Task objective
Output consists of the line that contains "blue brick D6 level 1 -> none" plus every later line of the material below, each one duplicated exactly.

Recorded data

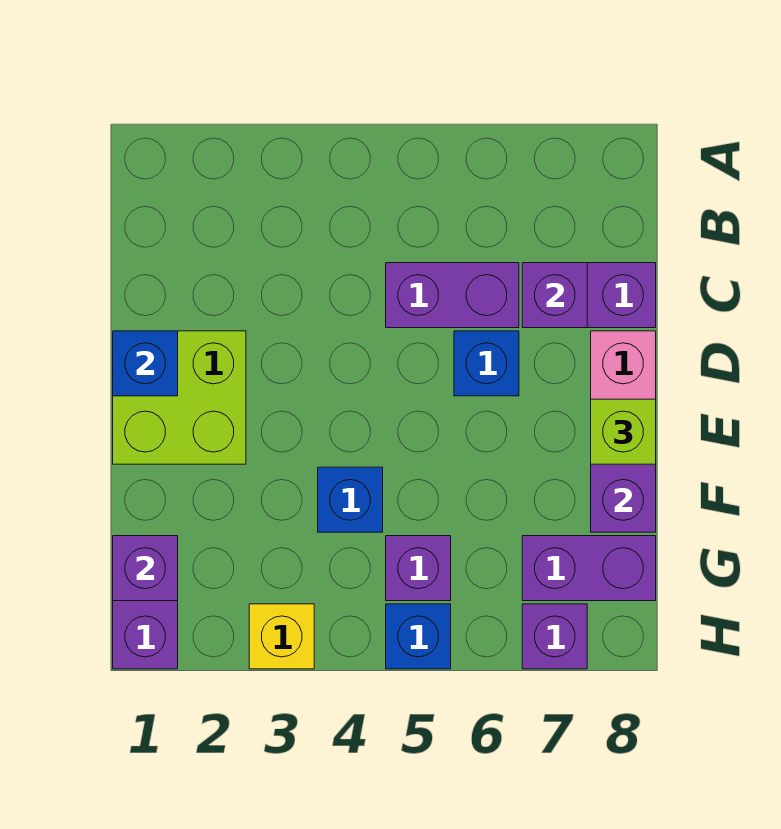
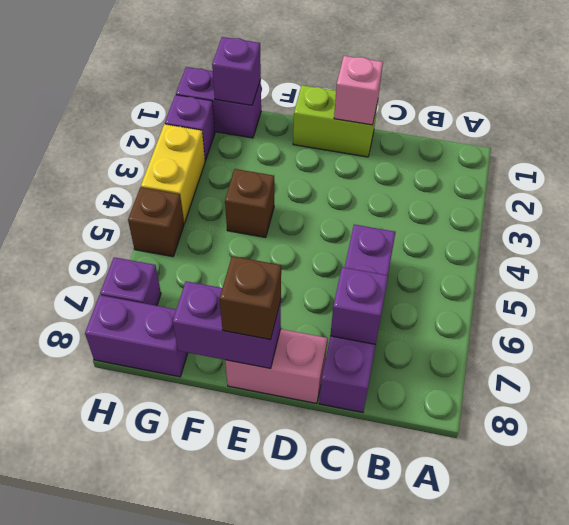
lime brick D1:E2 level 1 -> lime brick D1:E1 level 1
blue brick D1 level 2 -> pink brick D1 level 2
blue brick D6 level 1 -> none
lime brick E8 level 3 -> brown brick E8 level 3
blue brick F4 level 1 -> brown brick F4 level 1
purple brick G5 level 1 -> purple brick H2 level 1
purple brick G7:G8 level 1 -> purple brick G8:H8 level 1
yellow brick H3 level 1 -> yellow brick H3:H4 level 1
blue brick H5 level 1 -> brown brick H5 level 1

Answer
blue brick D6 level 1 -> none
lime brick E8 level 3 -> brown brick E8 level 3
blue brick F4 level 1 -> brown brick F4 level 1
purple brick G5 level 1 -> purple brick H2 level 1
purple brick G7:G8 level 1 -> purple brick G8:H8 level 1
yellow brick H3 level 1 -> yellow brick H3:H4 level 1
blue brick H5 level 1 -> brown brick H5 level 1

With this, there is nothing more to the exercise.